Nothing but the pictures may be dropped; the rest of the listing is to be written out exactly.

## DATA EXTRACTS
######
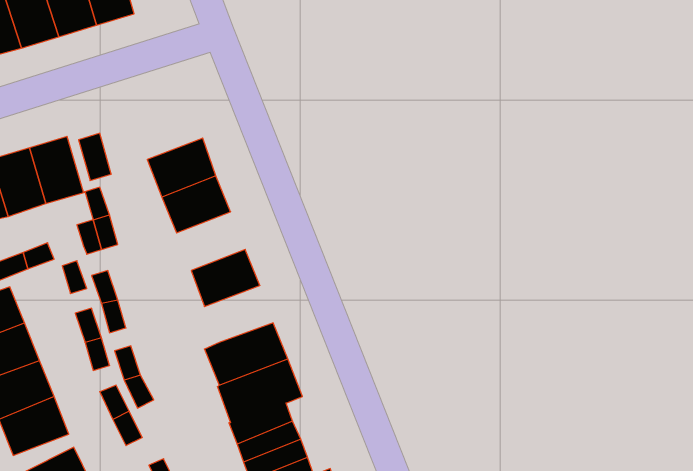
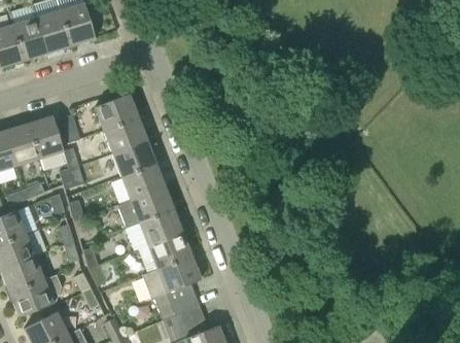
building: none -> [94,93,137,129]
building: none -> [120,162,164,199]
building: none -> [138,208,181,244]

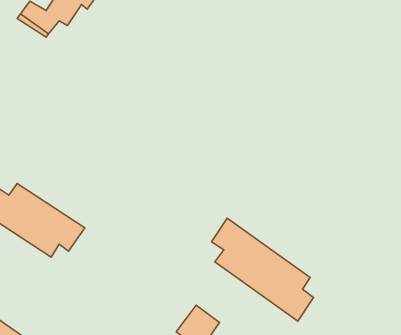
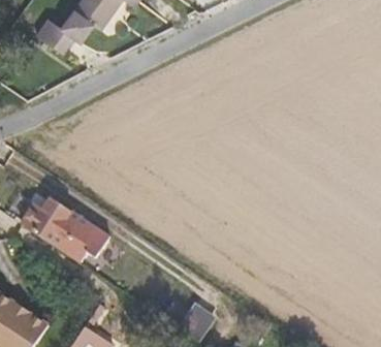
building: [212,218,314,321] -> none

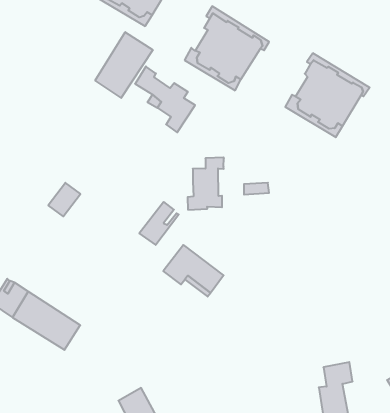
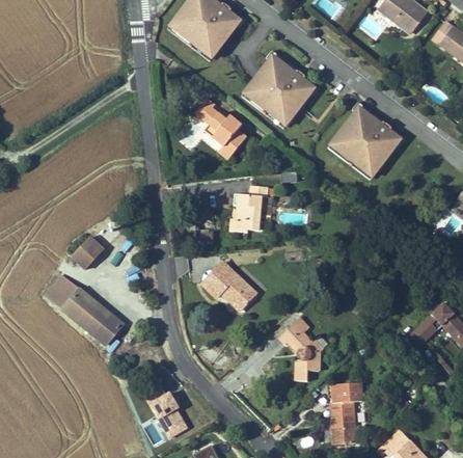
building: [95,32,153,98] -> none
building: [48,183,80,216] -> [72,237,102,267]
building: [139,202,179,245] -> none
building: none -> [279,318,328,381]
######
## RESPONSE BOX
building: none -> [94,93,137,129]
building: none -> [120,162,164,199]
building: none -> [138,208,181,244]

building: [212,218,314,321] -> none

building: [95,32,153,98] -> none
building: [48,183,80,216] -> [72,237,102,267]
building: [139,202,179,245] -> none
building: none -> [279,318,328,381]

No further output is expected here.